Copy each of the items below word for word, without changing anything.

Top of Exercise inputs

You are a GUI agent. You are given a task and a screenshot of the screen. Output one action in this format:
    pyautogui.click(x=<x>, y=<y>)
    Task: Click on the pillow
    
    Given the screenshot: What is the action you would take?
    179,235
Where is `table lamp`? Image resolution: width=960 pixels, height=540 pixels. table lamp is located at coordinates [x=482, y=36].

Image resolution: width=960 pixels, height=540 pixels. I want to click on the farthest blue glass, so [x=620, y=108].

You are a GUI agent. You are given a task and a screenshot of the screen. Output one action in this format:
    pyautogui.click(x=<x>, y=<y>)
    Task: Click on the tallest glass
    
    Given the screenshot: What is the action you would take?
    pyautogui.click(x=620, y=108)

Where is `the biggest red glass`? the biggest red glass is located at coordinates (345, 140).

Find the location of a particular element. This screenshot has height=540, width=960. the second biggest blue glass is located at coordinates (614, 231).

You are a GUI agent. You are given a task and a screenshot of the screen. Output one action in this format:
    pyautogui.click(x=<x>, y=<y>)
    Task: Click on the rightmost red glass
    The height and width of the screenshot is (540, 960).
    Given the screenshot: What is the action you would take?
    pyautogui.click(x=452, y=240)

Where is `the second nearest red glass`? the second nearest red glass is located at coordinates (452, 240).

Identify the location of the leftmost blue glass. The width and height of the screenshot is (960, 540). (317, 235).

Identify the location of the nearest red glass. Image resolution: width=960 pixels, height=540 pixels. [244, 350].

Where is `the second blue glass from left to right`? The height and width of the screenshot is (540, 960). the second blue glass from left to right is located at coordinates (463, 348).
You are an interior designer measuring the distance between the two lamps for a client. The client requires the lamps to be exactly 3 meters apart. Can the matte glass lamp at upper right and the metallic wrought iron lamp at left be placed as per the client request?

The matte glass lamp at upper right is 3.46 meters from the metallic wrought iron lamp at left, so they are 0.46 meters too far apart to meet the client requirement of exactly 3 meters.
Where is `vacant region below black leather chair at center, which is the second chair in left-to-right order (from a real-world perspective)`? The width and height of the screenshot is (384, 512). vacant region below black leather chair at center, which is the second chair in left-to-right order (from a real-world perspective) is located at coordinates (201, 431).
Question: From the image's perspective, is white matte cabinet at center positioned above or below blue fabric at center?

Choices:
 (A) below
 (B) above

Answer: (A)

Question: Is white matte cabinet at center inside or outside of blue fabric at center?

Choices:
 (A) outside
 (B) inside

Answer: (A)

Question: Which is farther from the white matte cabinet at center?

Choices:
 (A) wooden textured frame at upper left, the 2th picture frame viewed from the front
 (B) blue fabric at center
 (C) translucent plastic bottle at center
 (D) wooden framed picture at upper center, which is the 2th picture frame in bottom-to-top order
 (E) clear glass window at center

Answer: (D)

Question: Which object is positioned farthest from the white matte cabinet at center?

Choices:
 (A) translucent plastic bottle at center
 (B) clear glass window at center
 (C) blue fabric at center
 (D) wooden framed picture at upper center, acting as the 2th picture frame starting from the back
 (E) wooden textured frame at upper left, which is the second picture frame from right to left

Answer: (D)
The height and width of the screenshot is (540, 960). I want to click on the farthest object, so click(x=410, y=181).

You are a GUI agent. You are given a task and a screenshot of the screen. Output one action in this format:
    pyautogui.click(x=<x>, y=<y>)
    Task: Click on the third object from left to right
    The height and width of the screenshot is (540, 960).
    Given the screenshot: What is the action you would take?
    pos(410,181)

Bottom of Exercise inputs

**Response**
You are a GUI agent. You are given a task and a screenshot of the screen. Output one action in this format:
    pyautogui.click(x=<x>, y=<y>)
    Task: Click on the pillow
    
    Given the screenshot: What is the action you would take?
    179,235
Where is `table lamp`? Image resolution: width=960 pixels, height=540 pixels. table lamp is located at coordinates [x=482, y=36].

Image resolution: width=960 pixels, height=540 pixels. I want to click on the farthest blue glass, so [x=620, y=108].

You are a GUI agent. You are given a task and a screenshot of the screen. Output one action in this format:
    pyautogui.click(x=<x>, y=<y>)
    Task: Click on the tallest glass
    
    Given the screenshot: What is the action you would take?
    pyautogui.click(x=620, y=108)

Where is `the biggest red glass`? the biggest red glass is located at coordinates (345, 140).

Find the location of a particular element. This screenshot has height=540, width=960. the second biggest blue glass is located at coordinates (614, 231).

You are a GUI agent. You are given a task and a screenshot of the screen. Output one action in this format:
    pyautogui.click(x=<x>, y=<y>)
    Task: Click on the rightmost red glass
    The height and width of the screenshot is (540, 960).
    Given the screenshot: What is the action you would take?
    pyautogui.click(x=452, y=240)

Where is `the second nearest red glass`? the second nearest red glass is located at coordinates (452, 240).

Identify the location of the leftmost blue glass. The width and height of the screenshot is (960, 540). (317, 235).

Identify the location of the nearest red glass. Image resolution: width=960 pixels, height=540 pixels. [244, 350].

Where is `the second blue glass from left to right`? The height and width of the screenshot is (540, 960). the second blue glass from left to right is located at coordinates (463, 348).
You are an interior designer measuring the distance between the two lamps for a client. The client requires the lamps to be exactly 3 meters apart. Can the matte glass lamp at upper right and the metallic wrought iron lamp at left be placed as per the client request?

The matte glass lamp at upper right is 3.46 meters from the metallic wrought iron lamp at left, so they are 0.46 meters too far apart to meet the client requirement of exactly 3 meters.
Where is `vacant region below black leather chair at center, which is the second chair in left-to-right order (from a real-world perspective)`? The width and height of the screenshot is (384, 512). vacant region below black leather chair at center, which is the second chair in left-to-right order (from a real-world perspective) is located at coordinates (201, 431).
Question: From the image's perspective, is white matte cabinet at center positioned above or below blue fabric at center?

Choices:
 (A) below
 (B) above

Answer: (A)

Question: Is white matte cabinet at center inside or outside of blue fabric at center?

Choices:
 (A) outside
 (B) inside

Answer: (A)

Question: Which is farther from the white matte cabinet at center?

Choices:
 (A) wooden textured frame at upper left, the 2th picture frame viewed from the front
 (B) blue fabric at center
 (C) translucent plastic bottle at center
 (D) wooden framed picture at upper center, which is the 2th picture frame in bottom-to-top order
 (E) clear glass window at center

Answer: (D)

Question: Which object is positioned farthest from the white matte cabinet at center?

Choices:
 (A) translucent plastic bottle at center
 (B) clear glass window at center
 (C) blue fabric at center
 (D) wooden framed picture at upper center, acting as the 2th picture frame starting from the back
 (E) wooden textured frame at upper left, which is the second picture frame from right to left

Answer: (D)
The height and width of the screenshot is (540, 960). I want to click on the farthest object, so click(x=410, y=181).

You are a GUI agent. You are given a task and a screenshot of the screen. Output one action in this format:
    pyautogui.click(x=<x>, y=<y>)
    Task: Click on the third object from left to right
    The height and width of the screenshot is (540, 960).
    Given the screenshot: What is the action you would take?
    pos(410,181)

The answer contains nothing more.